### Exercise description
Retype, exactly as they appear below, the lines between the line holding "R205: 150 (VB, VE) -> 150 (GND, VE)" and the line holding "C5: 4.7nF (AGND, RESET) -> 4.7nF (+9V, RESET)", both ends included.

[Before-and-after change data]

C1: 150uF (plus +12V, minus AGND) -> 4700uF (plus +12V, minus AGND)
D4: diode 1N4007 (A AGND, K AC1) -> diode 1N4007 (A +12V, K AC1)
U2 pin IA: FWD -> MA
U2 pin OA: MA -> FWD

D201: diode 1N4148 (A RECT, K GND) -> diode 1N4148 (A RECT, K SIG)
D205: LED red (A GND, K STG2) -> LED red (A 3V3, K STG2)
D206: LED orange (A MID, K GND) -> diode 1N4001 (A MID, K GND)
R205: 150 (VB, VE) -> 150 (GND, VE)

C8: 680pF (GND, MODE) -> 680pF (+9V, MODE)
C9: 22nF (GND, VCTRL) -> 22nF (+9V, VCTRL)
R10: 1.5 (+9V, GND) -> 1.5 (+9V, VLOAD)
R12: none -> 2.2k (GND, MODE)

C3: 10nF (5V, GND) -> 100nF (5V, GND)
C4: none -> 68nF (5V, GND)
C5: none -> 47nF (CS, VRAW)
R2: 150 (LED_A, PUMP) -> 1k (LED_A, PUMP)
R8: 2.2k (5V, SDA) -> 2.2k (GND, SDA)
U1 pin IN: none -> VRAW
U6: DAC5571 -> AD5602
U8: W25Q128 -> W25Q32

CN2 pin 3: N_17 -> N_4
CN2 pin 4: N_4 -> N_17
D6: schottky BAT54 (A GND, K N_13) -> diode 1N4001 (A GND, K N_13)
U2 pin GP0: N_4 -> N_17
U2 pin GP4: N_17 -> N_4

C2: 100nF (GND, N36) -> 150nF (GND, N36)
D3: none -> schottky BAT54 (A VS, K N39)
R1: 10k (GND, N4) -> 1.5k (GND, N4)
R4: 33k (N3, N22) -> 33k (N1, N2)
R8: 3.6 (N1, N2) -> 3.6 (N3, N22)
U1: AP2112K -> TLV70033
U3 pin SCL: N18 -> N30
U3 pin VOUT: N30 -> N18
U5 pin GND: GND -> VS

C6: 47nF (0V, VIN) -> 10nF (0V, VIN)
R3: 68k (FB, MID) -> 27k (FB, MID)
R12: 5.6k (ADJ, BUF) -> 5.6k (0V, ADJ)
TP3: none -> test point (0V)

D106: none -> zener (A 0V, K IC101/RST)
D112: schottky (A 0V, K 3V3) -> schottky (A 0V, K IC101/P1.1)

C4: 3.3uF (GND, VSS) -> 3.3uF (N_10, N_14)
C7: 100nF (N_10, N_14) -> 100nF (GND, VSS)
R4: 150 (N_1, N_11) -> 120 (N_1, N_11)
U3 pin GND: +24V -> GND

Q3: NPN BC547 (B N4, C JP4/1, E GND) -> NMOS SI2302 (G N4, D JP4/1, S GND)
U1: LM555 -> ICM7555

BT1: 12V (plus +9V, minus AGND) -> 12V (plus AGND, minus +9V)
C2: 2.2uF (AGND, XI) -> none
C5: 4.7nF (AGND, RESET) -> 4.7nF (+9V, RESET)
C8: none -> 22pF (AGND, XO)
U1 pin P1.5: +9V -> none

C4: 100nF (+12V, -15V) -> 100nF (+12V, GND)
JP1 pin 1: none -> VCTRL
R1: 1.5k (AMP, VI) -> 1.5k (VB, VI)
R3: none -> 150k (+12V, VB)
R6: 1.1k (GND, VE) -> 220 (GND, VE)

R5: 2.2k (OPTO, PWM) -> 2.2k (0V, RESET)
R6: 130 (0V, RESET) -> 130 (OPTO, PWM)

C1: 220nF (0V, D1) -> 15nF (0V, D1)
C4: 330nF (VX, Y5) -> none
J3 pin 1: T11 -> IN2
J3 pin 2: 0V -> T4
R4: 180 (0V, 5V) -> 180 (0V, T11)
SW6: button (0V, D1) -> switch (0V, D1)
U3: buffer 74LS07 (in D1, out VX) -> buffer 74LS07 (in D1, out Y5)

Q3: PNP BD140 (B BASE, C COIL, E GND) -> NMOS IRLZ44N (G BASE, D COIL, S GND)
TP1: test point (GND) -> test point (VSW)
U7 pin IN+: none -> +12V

### Answer to this problem
R205: 150 (VB, VE) -> 150 (GND, VE)

C8: 680pF (GND, MODE) -> 680pF (+9V, MODE)
C9: 22nF (GND, VCTRL) -> 22nF (+9V, VCTRL)
R10: 1.5 (+9V, GND) -> 1.5 (+9V, VLOAD)
R12: none -> 2.2k (GND, MODE)

C3: 10nF (5V, GND) -> 100nF (5V, GND)
C4: none -> 68nF (5V, GND)
C5: none -> 47nF (CS, VRAW)
R2: 150 (LED_A, PUMP) -> 1k (LED_A, PUMP)
R8: 2.2k (5V, SDA) -> 2.2k (GND, SDA)
U1 pin IN: none -> VRAW
U6: DAC5571 -> AD5602
U8: W25Q128 -> W25Q32

CN2 pin 3: N_17 -> N_4
CN2 pin 4: N_4 -> N_17
D6: schottky BAT54 (A GND, K N_13) -> diode 1N4001 (A GND, K N_13)
U2 pin GP0: N_4 -> N_17
U2 pin GP4: N_17 -> N_4

C2: 100nF (GND, N36) -> 150nF (GND, N36)
D3: none -> schottky BAT54 (A VS, K N39)
R1: 10k (GND, N4) -> 1.5k (GND, N4)
R4: 33k (N3, N22) -> 33k (N1, N2)
R8: 3.6 (N1, N2) -> 3.6 (N3, N22)
U1: AP2112K -> TLV70033
U3 pin SCL: N18 -> N30
U3 pin VOUT: N30 -> N18
U5 pin GND: GND -> VS

C6: 47nF (0V, VIN) -> 10nF (0V, VIN)
R3: 68k (FB, MID) -> 27k (FB, MID)
R12: 5.6k (ADJ, BUF) -> 5.6k (0V, ADJ)
TP3: none -> test point (0V)

D106: none -> zener (A 0V, K IC101/RST)
D112: schottky (A 0V, K 3V3) -> schottky (A 0V, K IC101/P1.1)

C4: 3.3uF (GND, VSS) -> 3.3uF (N_10, N_14)
C7: 100nF (N_10, N_14) -> 100nF (GND, VSS)
R4: 150 (N_1, N_11) -> 120 (N_1, N_11)
U3 pin GND: +24V -> GND

Q3: NPN BC547 (B N4, C JP4/1, E GND) -> NMOS SI2302 (G N4, D JP4/1, S GND)
U1: LM555 -> ICM7555

BT1: 12V (plus +9V, minus AGND) -> 12V (plus AGND, minus +9V)
C2: 2.2uF (AGND, XI) -> none
C5: 4.7nF (AGND, RESET) -> 4.7nF (+9V, RESET)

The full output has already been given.